*Data provided*:
----
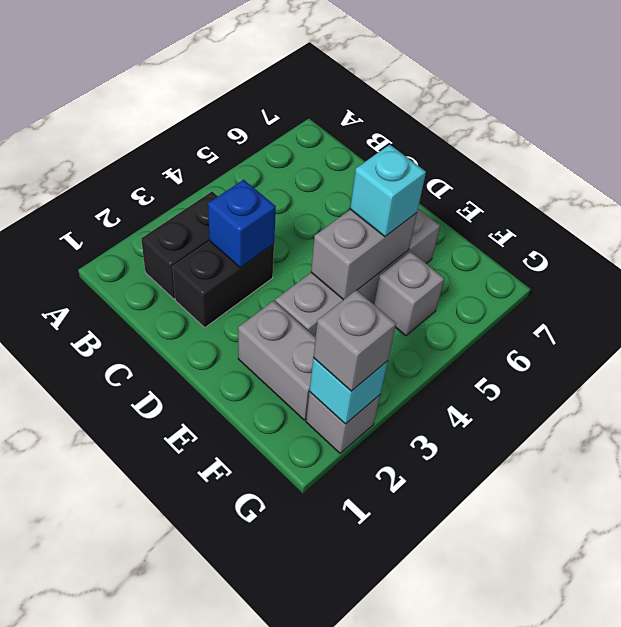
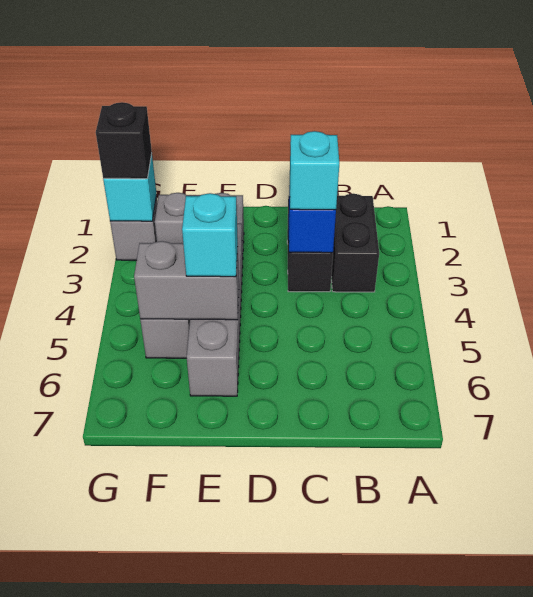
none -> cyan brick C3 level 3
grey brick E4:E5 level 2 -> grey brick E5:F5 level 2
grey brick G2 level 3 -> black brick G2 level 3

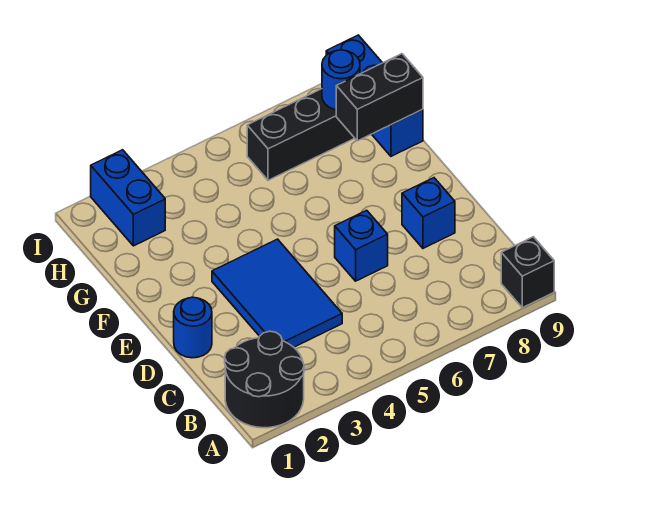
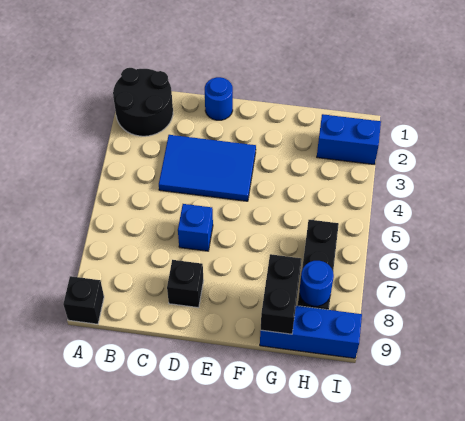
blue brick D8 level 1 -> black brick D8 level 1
----
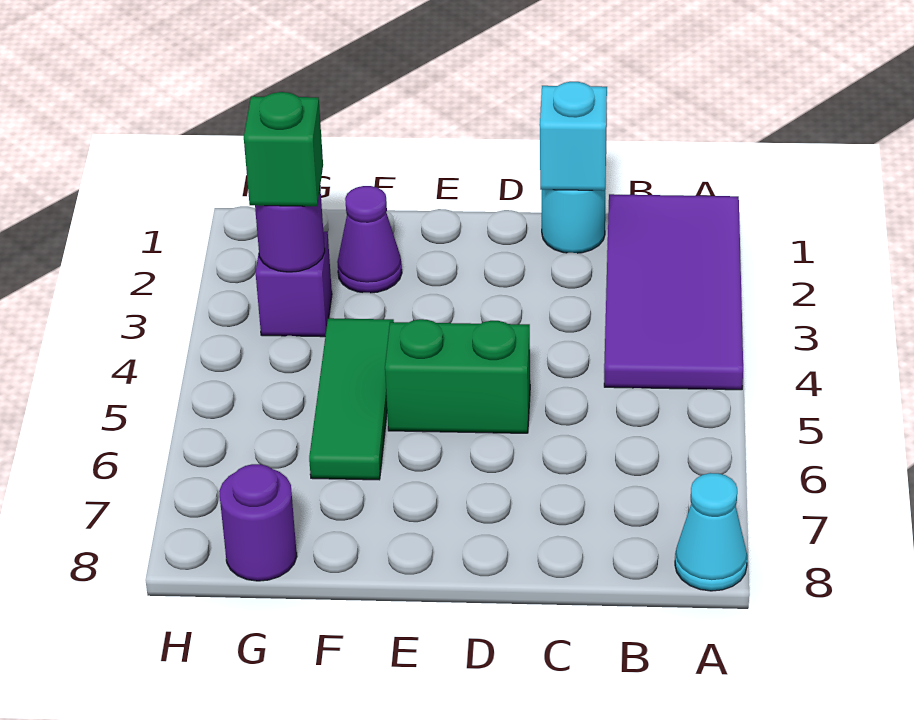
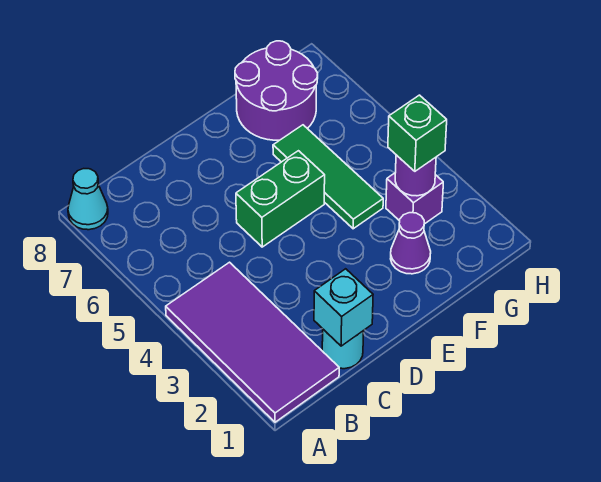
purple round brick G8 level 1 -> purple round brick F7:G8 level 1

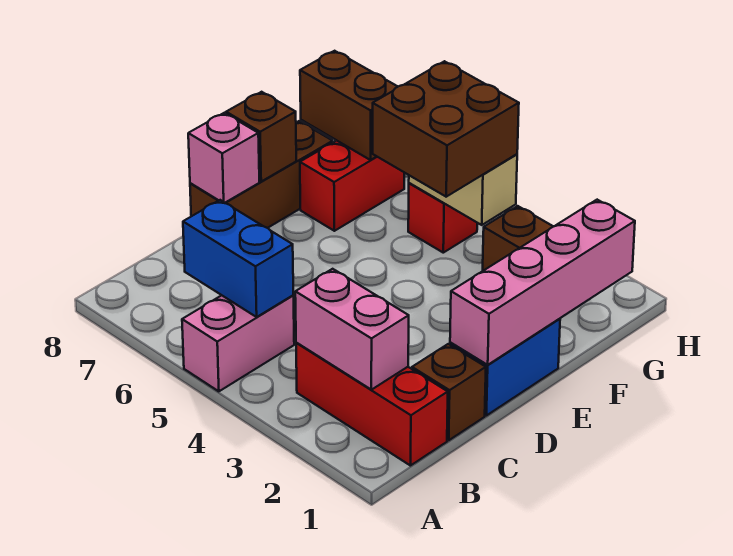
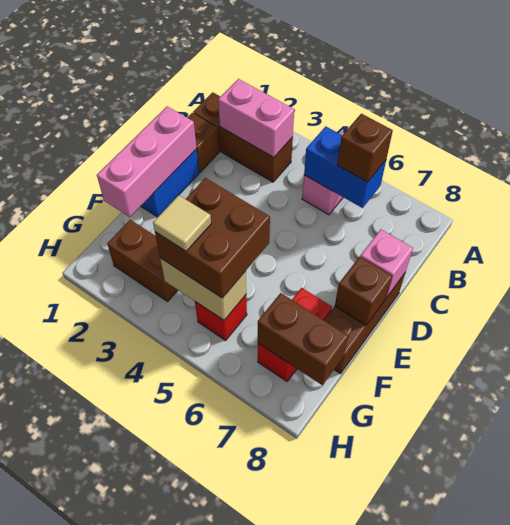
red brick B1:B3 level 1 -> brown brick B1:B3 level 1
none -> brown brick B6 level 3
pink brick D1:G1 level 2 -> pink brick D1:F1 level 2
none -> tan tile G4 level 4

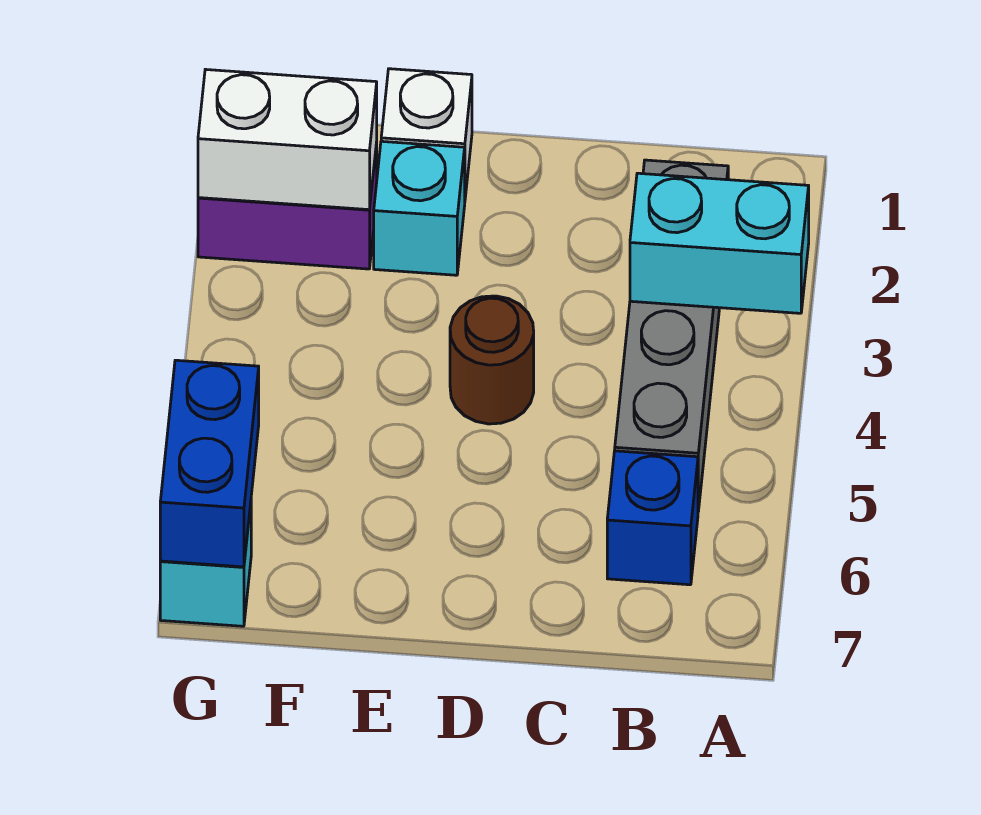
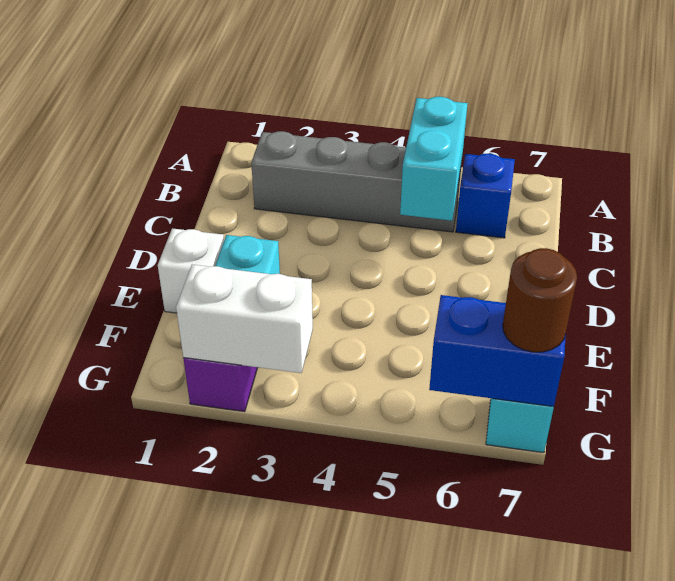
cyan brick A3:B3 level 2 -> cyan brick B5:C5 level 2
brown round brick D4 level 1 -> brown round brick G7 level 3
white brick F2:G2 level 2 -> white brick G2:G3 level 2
----
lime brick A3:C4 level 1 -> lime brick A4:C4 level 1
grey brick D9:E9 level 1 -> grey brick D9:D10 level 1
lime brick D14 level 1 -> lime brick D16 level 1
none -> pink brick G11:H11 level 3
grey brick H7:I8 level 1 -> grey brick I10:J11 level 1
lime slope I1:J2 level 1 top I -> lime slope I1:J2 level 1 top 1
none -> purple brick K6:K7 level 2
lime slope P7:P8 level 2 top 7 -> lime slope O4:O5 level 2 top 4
----
*What needs to be done*:
In the entries above, which lines run from the one with "red brick B1:B3" up to and including the one with "white brick F2:G2"? Write them out exactly, without the pictures.

*Your solution*:
red brick B1:B3 level 1 -> brown brick B1:B3 level 1
none -> brown brick B6 level 3
pink brick D1:G1 level 2 -> pink brick D1:F1 level 2
none -> tan tile G4 level 4

cyan brick A3:B3 level 2 -> cyan brick B5:C5 level 2
brown round brick D4 level 1 -> brown round brick G7 level 3
white brick F2:G2 level 2 -> white brick G2:G3 level 2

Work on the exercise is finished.